- _Your task_: Filter the items below, keeping every line that contains the word "black", and copy those lines.

- _Data extract_:

____

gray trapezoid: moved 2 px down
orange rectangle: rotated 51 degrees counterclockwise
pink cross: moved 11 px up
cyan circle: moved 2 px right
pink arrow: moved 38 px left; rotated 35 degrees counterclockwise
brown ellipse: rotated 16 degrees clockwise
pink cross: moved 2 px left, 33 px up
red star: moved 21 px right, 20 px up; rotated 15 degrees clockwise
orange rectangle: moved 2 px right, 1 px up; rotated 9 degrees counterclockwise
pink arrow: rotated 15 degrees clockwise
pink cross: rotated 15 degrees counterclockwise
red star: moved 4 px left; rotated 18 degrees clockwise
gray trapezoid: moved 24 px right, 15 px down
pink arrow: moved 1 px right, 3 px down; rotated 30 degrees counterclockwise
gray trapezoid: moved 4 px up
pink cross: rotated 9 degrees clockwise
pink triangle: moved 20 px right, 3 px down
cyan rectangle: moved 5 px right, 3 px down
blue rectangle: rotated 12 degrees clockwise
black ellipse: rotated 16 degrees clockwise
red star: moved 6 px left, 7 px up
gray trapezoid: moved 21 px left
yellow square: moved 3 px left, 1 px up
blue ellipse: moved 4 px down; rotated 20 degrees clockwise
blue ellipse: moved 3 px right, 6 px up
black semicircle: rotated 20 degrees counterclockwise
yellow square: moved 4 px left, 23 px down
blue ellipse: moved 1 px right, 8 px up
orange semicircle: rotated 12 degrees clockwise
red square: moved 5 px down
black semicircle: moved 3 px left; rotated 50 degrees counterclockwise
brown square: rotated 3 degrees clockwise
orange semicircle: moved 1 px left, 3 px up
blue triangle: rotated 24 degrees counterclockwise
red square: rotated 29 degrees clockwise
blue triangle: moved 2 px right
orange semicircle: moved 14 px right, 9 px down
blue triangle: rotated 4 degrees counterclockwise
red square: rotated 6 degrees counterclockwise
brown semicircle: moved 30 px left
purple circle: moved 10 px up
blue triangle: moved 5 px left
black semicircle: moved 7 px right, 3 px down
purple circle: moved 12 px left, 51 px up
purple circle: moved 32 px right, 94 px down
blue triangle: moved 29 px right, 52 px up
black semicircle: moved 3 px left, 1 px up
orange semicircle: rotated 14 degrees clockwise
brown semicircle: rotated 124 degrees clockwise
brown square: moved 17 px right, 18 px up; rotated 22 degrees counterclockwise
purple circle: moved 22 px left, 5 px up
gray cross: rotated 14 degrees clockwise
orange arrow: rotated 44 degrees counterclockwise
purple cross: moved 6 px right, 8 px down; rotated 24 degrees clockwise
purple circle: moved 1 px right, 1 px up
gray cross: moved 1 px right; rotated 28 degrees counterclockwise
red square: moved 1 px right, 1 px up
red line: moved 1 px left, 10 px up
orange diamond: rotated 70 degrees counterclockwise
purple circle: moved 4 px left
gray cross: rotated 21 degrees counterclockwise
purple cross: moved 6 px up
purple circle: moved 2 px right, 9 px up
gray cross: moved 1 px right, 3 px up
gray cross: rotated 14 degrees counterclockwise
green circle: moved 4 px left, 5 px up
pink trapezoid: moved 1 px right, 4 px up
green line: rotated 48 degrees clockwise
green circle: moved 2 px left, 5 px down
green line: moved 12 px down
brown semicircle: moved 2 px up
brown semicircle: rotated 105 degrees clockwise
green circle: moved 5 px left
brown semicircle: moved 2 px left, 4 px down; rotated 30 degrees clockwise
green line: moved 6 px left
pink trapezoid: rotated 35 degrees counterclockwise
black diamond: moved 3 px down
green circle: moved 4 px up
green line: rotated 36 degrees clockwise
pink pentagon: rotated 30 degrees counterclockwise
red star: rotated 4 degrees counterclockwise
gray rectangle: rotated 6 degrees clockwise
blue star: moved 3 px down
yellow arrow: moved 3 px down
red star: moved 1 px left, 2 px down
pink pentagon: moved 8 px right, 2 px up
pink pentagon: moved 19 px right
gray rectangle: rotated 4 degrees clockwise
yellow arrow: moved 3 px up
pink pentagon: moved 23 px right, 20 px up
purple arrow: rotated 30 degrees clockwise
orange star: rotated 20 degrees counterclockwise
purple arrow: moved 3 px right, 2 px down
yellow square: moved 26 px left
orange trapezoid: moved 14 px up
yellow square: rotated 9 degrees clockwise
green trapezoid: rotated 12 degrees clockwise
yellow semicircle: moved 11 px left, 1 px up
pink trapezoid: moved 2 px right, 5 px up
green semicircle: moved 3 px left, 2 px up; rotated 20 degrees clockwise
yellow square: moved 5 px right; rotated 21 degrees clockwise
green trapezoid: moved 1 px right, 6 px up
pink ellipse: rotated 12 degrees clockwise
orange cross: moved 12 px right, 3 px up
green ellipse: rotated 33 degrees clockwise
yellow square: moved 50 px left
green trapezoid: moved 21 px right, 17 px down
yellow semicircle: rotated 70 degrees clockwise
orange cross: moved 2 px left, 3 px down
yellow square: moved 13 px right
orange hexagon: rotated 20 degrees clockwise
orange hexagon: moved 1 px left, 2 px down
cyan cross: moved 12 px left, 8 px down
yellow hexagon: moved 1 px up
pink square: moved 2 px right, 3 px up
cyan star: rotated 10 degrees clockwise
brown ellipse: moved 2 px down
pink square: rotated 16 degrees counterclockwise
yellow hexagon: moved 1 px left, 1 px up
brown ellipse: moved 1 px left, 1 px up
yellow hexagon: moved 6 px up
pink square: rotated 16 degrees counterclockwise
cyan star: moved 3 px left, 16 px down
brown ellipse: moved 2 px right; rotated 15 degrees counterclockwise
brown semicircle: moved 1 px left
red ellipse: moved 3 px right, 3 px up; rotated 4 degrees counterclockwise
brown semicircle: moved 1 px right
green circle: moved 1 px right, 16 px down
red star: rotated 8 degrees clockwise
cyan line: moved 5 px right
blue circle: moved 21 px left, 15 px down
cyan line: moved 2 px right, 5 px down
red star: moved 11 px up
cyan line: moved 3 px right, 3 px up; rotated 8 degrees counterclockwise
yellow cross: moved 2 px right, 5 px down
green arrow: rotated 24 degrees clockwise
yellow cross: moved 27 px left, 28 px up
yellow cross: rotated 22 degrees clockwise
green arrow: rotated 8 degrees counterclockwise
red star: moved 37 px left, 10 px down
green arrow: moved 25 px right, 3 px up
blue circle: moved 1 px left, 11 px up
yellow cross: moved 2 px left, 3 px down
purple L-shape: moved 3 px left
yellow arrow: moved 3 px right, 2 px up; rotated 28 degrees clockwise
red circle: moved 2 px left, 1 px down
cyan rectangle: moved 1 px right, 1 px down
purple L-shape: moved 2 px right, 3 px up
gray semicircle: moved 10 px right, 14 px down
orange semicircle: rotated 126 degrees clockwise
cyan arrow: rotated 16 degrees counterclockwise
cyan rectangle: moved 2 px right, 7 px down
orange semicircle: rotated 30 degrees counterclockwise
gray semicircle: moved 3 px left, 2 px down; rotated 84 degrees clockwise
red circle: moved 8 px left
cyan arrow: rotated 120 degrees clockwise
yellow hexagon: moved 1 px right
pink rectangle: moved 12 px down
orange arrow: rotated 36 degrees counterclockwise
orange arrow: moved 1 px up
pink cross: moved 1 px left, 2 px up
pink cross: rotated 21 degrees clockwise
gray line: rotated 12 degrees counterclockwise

____

- _The reply_:
black ellipse: rotated 16 degrees clockwise
black semicircle: rotated 20 degrees counterclockwise
black semicircle: moved 3 px left; rotated 50 degrees counterclockwise
black semicircle: moved 7 px right, 3 px down
black semicircle: moved 3 px left, 1 px up
black diamond: moved 3 px down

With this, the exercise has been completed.